(begin)

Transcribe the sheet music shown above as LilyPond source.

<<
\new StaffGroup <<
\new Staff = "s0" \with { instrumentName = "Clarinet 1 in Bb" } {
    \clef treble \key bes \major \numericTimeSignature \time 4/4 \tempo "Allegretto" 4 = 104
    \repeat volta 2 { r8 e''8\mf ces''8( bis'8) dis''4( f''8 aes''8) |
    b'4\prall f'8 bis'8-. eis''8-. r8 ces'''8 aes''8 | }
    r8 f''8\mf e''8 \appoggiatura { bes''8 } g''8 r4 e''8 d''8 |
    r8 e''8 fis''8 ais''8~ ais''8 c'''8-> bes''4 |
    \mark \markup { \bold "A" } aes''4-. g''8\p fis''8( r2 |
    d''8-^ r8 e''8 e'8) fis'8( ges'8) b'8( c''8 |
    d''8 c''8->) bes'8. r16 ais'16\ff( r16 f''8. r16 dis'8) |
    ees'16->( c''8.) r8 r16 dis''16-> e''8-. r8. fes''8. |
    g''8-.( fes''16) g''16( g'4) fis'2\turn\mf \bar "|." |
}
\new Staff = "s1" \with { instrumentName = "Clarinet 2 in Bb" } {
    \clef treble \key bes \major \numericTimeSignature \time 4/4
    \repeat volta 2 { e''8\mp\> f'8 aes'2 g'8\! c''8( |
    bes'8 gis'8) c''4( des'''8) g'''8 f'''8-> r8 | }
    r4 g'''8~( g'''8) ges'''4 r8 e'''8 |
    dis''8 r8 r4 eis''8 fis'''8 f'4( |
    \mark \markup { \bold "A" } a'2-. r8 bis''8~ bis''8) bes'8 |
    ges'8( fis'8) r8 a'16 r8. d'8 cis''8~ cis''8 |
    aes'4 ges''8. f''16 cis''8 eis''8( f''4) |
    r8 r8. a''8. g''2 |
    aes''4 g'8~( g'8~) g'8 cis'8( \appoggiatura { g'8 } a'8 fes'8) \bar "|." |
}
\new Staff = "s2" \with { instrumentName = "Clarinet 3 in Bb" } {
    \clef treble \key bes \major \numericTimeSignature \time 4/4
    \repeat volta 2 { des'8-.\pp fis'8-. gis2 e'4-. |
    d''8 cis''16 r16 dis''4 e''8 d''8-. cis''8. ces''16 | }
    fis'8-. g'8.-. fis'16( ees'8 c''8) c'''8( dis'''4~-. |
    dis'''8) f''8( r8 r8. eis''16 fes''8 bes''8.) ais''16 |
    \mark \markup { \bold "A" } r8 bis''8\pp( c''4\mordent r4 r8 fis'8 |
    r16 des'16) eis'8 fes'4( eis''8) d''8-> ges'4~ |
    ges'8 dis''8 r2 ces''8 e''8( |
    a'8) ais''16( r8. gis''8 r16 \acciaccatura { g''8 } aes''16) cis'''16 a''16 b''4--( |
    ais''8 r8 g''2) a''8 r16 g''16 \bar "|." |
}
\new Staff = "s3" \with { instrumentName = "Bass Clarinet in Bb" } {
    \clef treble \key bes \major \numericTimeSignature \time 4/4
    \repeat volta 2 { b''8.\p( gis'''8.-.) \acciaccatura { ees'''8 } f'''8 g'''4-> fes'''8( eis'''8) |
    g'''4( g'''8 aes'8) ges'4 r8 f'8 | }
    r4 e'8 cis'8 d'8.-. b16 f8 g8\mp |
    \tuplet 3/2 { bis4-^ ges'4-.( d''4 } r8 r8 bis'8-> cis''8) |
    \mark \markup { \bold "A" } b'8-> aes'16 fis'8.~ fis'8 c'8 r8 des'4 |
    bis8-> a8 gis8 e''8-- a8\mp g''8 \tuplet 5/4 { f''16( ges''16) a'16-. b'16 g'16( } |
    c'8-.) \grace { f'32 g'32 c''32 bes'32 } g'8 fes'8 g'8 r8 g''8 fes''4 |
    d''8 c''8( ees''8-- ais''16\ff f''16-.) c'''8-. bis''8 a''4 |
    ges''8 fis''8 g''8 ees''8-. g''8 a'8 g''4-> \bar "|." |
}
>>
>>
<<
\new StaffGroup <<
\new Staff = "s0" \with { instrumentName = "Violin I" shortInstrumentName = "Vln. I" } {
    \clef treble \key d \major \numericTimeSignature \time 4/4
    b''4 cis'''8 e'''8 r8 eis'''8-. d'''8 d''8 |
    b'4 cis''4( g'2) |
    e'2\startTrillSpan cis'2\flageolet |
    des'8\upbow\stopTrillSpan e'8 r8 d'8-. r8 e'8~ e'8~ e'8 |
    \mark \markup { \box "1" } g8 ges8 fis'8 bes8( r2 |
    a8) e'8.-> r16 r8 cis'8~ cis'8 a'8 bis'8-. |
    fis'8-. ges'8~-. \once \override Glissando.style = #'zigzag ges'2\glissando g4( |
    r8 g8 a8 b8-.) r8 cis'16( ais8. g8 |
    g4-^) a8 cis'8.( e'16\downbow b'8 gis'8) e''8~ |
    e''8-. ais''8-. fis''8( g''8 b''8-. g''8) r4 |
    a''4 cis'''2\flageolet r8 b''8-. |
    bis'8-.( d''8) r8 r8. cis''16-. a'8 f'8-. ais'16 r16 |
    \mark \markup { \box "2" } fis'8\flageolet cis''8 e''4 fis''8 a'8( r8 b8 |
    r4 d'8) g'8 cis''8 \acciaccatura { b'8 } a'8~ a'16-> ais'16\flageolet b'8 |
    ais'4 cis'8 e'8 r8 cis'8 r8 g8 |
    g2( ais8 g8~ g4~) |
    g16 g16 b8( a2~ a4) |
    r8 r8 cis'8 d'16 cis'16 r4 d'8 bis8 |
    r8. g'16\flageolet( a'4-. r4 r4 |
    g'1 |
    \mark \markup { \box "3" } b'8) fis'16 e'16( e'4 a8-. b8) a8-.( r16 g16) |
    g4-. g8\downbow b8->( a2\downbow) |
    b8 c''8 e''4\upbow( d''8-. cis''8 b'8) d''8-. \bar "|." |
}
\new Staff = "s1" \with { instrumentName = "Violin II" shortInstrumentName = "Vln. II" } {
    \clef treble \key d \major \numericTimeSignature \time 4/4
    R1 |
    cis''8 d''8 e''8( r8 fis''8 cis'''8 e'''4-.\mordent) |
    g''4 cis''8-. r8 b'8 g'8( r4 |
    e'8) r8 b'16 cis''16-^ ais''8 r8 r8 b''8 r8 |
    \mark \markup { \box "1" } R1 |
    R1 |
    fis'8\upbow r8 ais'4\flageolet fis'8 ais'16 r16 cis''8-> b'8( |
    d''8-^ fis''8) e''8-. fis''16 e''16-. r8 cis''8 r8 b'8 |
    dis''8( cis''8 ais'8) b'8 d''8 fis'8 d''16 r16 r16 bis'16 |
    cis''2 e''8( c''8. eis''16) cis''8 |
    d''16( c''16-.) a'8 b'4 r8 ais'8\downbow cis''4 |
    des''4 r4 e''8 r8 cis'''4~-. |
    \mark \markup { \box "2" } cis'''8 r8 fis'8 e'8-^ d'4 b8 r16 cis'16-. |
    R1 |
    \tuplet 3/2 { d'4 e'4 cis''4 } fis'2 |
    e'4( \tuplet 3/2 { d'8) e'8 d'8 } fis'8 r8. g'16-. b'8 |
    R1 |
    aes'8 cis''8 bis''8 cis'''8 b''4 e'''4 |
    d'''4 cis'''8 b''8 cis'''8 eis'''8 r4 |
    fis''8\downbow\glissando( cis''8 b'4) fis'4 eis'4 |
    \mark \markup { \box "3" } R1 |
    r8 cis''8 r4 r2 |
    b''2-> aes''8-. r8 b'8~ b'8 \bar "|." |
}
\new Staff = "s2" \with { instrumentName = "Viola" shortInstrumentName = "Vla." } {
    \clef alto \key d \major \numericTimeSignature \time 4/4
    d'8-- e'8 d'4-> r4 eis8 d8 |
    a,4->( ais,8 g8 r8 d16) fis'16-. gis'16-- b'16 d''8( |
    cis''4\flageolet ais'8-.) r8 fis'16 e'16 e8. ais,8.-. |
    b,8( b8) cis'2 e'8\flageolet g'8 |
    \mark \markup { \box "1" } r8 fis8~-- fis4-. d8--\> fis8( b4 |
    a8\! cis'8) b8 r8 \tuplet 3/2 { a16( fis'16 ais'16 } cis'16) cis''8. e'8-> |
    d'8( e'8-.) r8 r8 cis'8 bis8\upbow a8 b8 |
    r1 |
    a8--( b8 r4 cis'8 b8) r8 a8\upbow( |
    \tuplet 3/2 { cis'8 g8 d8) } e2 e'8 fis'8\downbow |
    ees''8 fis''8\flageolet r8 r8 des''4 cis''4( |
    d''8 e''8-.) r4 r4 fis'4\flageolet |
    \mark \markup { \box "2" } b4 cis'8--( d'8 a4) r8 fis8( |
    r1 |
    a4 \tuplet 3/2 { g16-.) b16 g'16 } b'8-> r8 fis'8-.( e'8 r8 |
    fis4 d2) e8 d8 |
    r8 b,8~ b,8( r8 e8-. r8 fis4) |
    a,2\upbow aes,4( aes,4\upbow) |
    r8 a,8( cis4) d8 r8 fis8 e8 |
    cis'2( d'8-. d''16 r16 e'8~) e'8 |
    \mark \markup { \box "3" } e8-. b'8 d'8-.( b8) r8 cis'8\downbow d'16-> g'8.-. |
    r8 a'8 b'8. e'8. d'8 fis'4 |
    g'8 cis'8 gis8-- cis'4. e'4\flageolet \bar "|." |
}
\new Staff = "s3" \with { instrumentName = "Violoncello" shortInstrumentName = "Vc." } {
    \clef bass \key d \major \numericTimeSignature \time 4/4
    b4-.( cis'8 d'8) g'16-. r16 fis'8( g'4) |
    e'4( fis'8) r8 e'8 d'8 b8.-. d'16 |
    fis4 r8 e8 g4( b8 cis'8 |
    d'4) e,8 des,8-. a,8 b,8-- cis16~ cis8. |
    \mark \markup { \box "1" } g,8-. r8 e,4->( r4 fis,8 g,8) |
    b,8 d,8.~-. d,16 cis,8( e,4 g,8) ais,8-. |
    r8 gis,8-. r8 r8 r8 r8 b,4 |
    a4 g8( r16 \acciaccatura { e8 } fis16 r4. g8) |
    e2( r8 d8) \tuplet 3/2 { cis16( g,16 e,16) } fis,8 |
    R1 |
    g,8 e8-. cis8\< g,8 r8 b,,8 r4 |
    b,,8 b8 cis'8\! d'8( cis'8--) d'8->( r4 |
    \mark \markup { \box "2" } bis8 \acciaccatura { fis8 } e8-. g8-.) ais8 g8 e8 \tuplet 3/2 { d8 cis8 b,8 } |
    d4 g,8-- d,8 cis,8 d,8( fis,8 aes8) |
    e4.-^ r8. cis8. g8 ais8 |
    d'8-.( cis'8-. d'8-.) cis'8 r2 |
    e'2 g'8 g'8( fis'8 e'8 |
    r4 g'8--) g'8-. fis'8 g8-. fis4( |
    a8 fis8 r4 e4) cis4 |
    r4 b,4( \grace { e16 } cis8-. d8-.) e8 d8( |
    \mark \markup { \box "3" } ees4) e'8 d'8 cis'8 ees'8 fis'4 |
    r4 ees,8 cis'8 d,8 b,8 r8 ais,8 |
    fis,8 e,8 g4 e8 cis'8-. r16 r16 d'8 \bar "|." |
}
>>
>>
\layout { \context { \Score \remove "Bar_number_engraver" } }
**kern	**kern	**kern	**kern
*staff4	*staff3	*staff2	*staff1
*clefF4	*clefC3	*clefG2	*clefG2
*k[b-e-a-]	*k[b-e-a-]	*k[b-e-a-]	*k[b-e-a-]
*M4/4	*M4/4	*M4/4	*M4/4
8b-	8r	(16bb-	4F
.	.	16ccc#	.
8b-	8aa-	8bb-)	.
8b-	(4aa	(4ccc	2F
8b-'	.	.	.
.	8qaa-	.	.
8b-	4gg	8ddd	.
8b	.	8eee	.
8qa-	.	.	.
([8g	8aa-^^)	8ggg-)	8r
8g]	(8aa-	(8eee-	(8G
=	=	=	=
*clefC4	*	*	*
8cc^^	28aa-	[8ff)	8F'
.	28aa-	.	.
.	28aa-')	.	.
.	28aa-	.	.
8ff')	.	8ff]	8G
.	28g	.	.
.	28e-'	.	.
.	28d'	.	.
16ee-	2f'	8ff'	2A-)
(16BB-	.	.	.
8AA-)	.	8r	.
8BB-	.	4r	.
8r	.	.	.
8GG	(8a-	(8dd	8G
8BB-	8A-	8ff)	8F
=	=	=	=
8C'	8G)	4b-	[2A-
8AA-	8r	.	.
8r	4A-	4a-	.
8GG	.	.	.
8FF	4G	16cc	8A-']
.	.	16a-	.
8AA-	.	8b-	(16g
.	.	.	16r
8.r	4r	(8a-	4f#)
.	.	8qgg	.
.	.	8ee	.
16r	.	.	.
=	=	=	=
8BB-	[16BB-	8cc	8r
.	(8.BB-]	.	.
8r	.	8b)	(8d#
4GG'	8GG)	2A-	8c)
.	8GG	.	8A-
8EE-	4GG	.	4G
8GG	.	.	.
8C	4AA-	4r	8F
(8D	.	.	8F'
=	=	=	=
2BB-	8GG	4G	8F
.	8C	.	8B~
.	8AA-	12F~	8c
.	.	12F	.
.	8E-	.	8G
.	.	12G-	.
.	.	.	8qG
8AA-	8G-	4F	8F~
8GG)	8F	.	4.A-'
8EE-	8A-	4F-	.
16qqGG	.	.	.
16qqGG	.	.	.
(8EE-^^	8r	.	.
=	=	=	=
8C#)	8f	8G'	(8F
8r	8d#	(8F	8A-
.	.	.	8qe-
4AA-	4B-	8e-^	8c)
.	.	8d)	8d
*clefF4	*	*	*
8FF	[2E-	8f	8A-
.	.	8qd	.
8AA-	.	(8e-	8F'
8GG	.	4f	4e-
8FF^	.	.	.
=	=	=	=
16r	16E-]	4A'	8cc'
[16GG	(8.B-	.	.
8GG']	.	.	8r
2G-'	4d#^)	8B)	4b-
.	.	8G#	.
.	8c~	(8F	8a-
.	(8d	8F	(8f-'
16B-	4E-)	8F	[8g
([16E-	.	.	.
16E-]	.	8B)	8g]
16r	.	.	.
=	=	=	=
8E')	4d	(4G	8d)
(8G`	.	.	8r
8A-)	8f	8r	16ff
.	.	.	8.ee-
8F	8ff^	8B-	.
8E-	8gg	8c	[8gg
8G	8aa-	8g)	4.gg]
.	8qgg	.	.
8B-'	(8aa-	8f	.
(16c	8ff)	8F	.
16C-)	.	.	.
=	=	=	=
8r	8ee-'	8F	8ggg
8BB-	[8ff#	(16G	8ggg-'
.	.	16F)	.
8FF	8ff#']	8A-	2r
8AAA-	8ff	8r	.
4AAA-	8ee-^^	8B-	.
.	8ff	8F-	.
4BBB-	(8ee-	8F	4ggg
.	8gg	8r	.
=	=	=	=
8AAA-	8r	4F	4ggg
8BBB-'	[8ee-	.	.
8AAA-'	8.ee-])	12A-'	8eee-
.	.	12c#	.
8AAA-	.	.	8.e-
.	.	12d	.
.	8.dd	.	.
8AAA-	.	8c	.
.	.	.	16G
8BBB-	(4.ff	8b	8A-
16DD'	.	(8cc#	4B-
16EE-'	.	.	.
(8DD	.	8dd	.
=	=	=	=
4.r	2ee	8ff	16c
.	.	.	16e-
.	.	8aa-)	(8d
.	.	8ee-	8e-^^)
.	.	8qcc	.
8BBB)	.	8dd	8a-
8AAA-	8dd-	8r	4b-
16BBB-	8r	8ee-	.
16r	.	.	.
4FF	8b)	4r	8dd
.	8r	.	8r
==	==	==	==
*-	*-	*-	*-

(end)

_WHAT YOU WILL DO_.
Please report, copied in full, every line of the items above that contains the word "Clarinet".

_PROBLEM SOLUTION_.
\new Staff = "s0" \with { instrumentName = "Clarinet 1 in Bb" } {
\new Staff = "s1" \with { instrumentName = "Clarinet 2 in Bb" } {
\new Staff = "s2" \with { instrumentName = "Clarinet 3 in Bb" } {
\new Staff = "s3" \with { instrumentName = "Bass Clarinet in Bb" } {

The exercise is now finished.